Data supplied below:

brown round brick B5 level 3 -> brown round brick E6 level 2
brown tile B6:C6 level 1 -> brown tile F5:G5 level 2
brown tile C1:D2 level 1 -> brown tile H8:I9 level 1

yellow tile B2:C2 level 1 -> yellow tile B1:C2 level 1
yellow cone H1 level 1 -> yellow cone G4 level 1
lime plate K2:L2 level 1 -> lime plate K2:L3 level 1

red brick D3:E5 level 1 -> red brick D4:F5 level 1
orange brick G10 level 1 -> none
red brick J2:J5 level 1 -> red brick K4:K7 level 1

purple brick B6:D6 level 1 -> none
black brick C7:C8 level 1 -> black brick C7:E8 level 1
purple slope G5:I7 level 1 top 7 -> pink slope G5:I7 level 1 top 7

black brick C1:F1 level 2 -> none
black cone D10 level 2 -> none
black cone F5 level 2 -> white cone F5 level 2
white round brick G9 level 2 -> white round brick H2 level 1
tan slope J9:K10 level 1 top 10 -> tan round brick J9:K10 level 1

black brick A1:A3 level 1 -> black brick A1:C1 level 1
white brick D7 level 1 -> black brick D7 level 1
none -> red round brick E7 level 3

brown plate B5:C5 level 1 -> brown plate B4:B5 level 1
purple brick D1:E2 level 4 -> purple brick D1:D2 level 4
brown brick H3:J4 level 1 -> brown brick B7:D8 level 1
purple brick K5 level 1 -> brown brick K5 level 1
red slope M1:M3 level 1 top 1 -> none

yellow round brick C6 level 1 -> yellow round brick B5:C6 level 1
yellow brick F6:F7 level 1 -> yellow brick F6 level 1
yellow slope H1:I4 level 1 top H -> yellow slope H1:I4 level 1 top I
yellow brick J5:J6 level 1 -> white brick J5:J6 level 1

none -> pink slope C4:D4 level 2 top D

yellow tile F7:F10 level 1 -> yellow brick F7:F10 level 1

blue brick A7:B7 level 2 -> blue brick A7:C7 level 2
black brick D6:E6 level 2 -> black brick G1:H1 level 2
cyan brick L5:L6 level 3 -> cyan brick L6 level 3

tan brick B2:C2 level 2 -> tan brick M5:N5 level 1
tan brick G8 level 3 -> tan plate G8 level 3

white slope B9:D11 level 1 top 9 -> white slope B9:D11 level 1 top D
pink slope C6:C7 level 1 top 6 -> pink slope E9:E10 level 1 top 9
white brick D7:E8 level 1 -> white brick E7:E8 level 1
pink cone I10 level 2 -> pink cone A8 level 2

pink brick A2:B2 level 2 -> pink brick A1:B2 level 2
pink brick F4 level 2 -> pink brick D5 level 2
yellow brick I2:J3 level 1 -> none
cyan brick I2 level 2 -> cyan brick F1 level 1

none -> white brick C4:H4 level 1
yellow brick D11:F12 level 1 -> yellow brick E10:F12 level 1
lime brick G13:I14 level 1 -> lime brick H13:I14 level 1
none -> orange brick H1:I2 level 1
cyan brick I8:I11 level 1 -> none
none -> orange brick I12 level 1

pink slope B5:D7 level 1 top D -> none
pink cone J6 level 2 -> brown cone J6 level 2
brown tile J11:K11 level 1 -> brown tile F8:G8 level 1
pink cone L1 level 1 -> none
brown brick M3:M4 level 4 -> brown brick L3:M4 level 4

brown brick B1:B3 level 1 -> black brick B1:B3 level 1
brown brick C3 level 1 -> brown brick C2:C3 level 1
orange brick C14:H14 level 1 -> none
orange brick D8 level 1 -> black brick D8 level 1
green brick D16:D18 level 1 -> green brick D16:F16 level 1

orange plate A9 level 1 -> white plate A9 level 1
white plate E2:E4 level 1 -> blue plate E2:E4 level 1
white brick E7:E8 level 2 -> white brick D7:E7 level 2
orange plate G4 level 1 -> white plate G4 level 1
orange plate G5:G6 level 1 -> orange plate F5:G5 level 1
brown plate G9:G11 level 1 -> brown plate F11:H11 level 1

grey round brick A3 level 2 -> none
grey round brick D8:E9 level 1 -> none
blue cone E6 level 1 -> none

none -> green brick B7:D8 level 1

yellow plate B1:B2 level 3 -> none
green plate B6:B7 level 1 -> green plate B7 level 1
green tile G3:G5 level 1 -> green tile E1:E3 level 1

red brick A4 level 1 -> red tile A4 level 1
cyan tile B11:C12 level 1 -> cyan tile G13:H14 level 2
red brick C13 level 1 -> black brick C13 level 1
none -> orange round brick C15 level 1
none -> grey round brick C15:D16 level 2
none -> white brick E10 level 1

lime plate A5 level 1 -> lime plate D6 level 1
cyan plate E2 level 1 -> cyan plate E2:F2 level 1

End of Data supplied.

Task item: With the string "lime" as the key, filter the data above and show the lines that match.

Response:
lime plate K2:L2 level 1 -> lime plate K2:L3 level 1
lime brick G13:I14 level 1 -> lime brick H13:I14 level 1
lime plate A5 level 1 -> lime plate D6 level 1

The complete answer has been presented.